> What is expected:
Exact reproduction, images excluded: write out the records below.

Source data

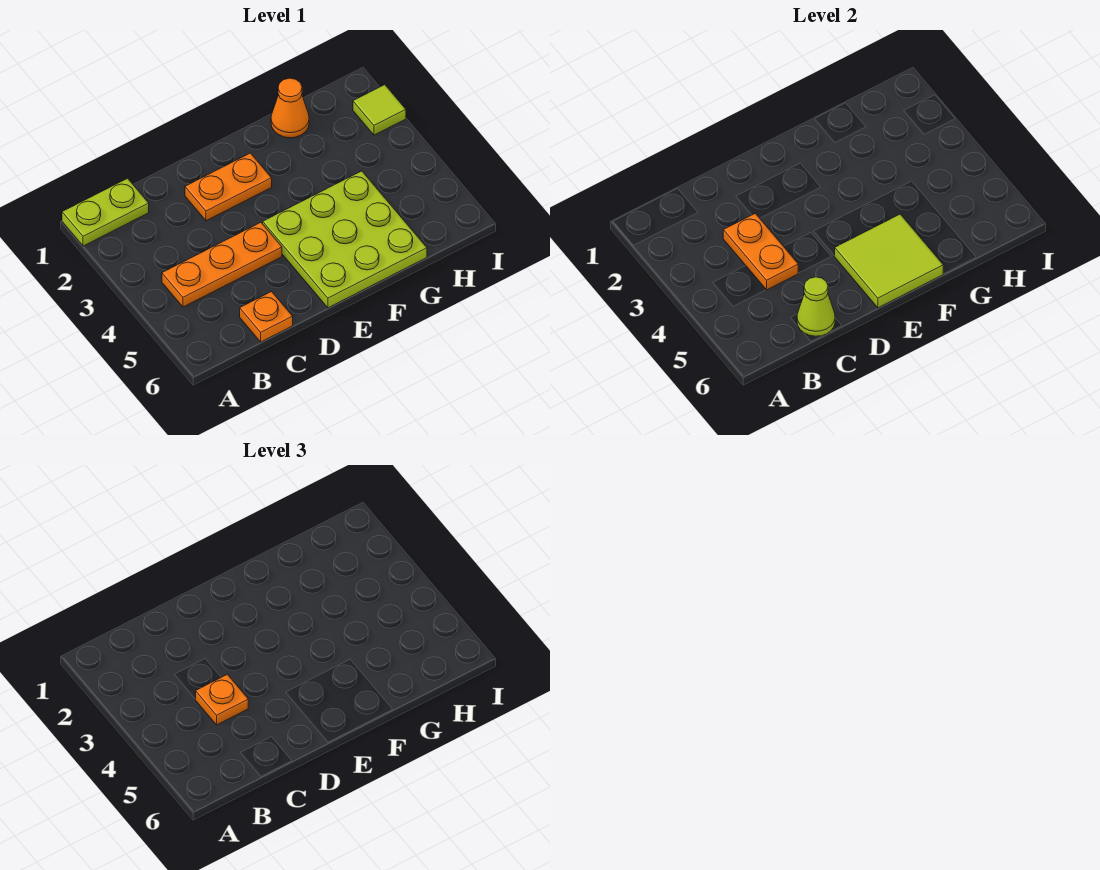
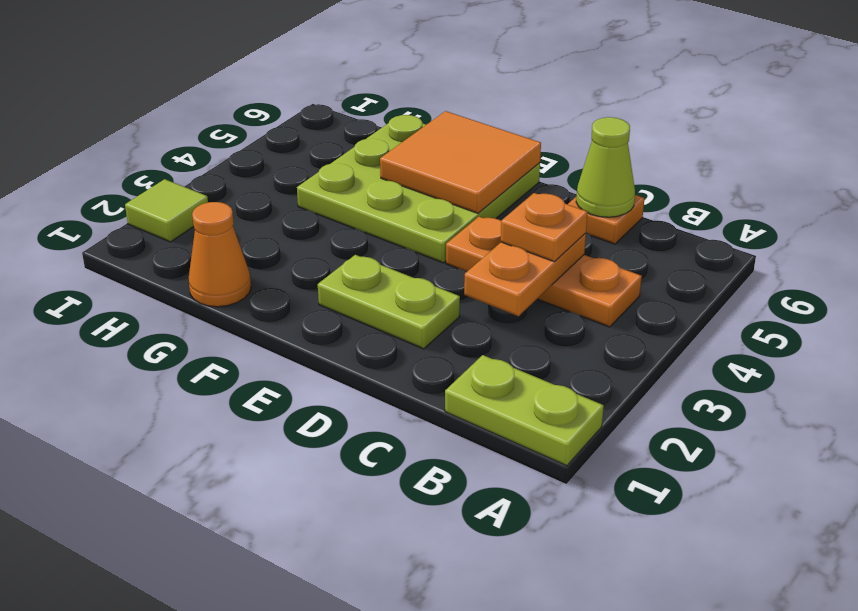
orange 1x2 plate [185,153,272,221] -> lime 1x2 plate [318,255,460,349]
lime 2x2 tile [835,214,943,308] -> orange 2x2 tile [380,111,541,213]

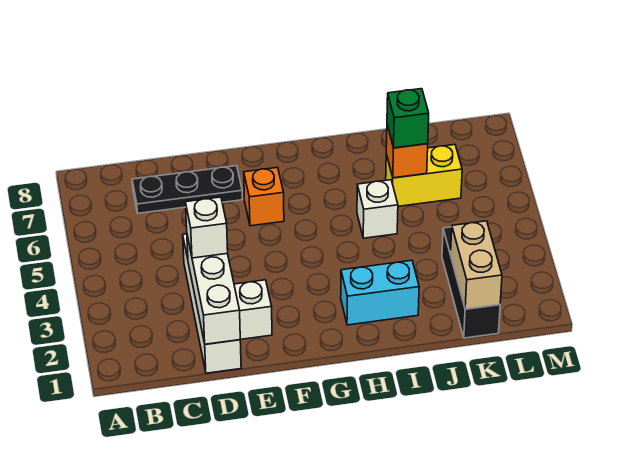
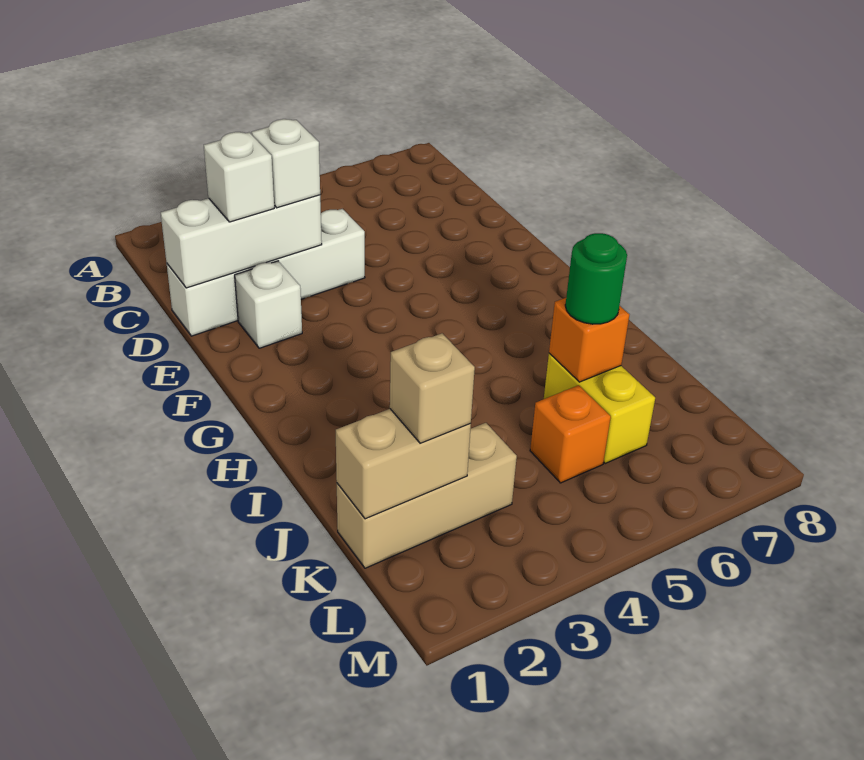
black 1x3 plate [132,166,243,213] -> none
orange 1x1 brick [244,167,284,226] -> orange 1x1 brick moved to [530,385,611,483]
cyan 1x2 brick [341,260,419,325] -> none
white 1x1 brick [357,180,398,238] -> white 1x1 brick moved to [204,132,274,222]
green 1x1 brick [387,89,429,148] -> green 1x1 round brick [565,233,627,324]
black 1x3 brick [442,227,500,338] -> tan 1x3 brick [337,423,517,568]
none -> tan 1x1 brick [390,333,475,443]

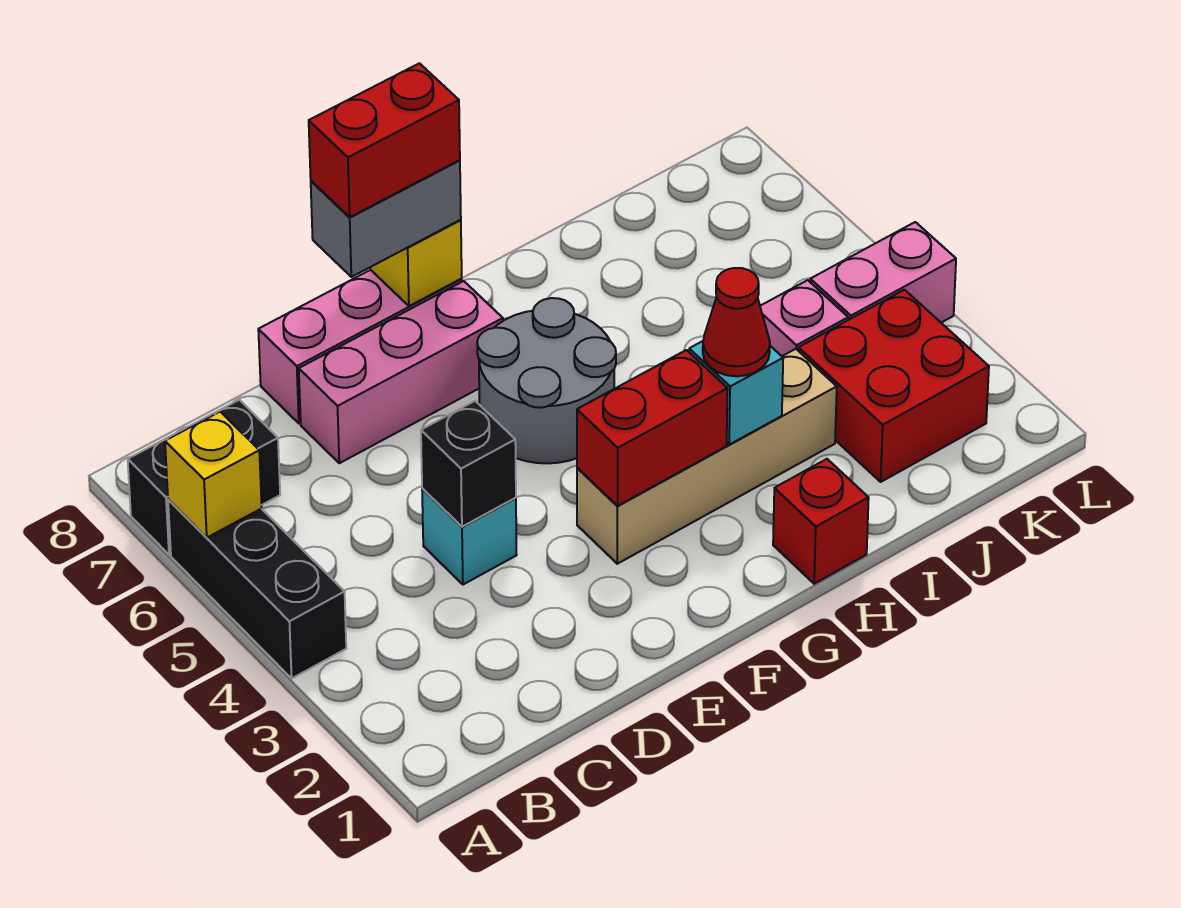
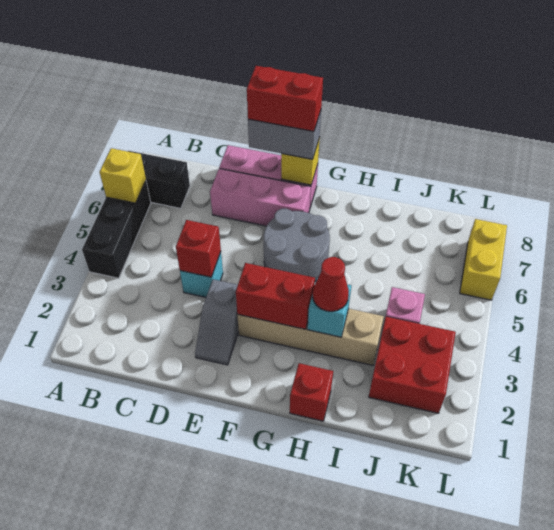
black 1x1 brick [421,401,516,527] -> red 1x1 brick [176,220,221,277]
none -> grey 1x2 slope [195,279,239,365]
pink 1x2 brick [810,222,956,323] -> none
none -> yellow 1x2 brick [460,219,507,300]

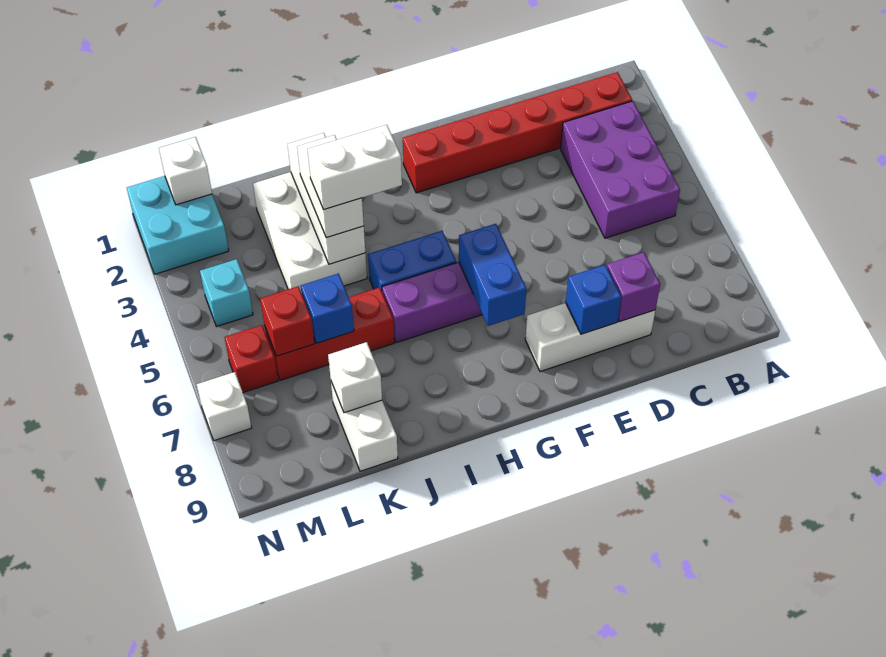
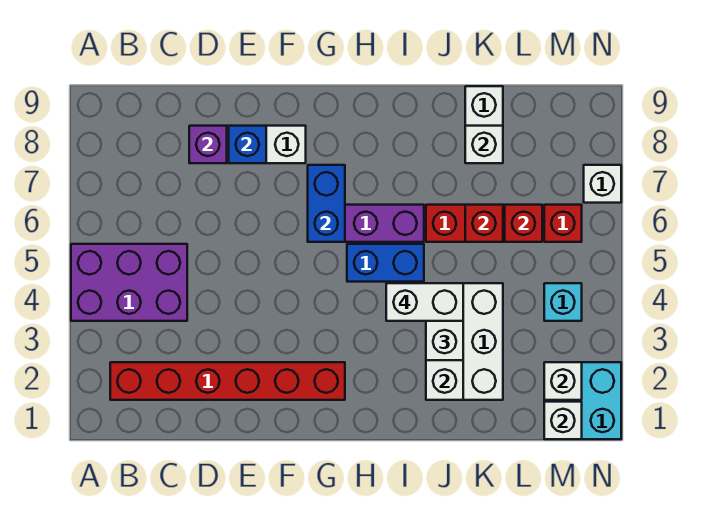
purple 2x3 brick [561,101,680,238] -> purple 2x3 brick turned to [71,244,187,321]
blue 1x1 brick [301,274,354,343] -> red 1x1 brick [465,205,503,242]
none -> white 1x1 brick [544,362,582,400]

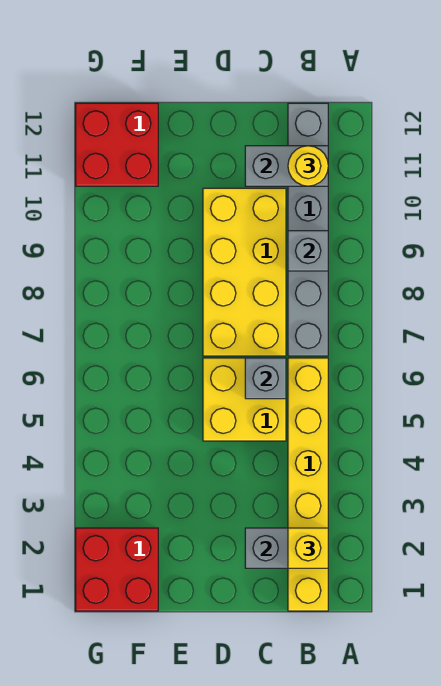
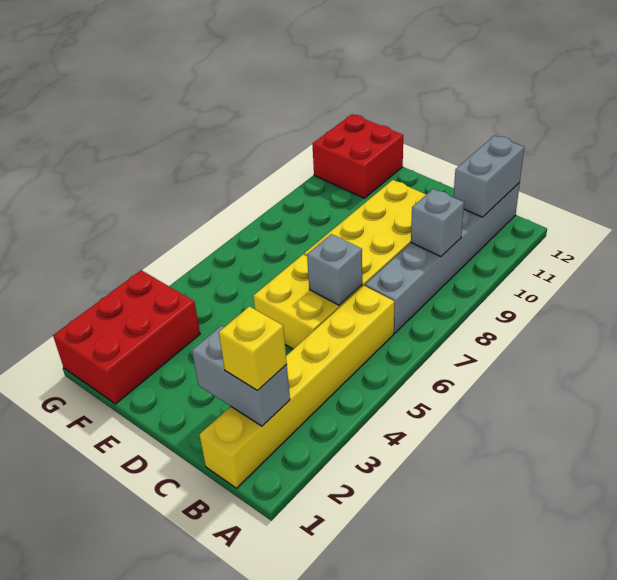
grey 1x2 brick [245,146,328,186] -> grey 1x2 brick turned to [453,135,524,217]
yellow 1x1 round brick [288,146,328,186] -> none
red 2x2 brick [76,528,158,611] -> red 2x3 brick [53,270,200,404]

> Completed exercise:
orange 1x2 plate [185,153,272,221] -> lime 1x2 plate [318,255,460,349]
lime 2x2 tile [835,214,943,308] -> orange 2x2 tile [380,111,541,213]

black 1x3 plate [132,166,243,213] -> none
orange 1x1 brick [244,167,284,226] -> orange 1x1 brick moved to [530,385,611,483]
cyan 1x2 brick [341,260,419,325] -> none
white 1x1 brick [357,180,398,238] -> white 1x1 brick moved to [204,132,274,222]
green 1x1 brick [387,89,429,148] -> green 1x1 round brick [565,233,627,324]
black 1x3 brick [442,227,500,338] -> tan 1x3 brick [337,423,517,568]
none -> tan 1x1 brick [390,333,475,443]

black 1x1 brick [421,401,516,527] -> red 1x1 brick [176,220,221,277]
none -> grey 1x2 slope [195,279,239,365]
pink 1x2 brick [810,222,956,323] -> none
none -> yellow 1x2 brick [460,219,507,300]

purple 2x3 brick [561,101,680,238] -> purple 2x3 brick turned to [71,244,187,321]
blue 1x1 brick [301,274,354,343] -> red 1x1 brick [465,205,503,242]
none -> white 1x1 brick [544,362,582,400]

grey 1x2 brick [245,146,328,186] -> grey 1x2 brick turned to [453,135,524,217]
yellow 1x1 round brick [288,146,328,186] -> none
red 2x2 brick [76,528,158,611] -> red 2x3 brick [53,270,200,404]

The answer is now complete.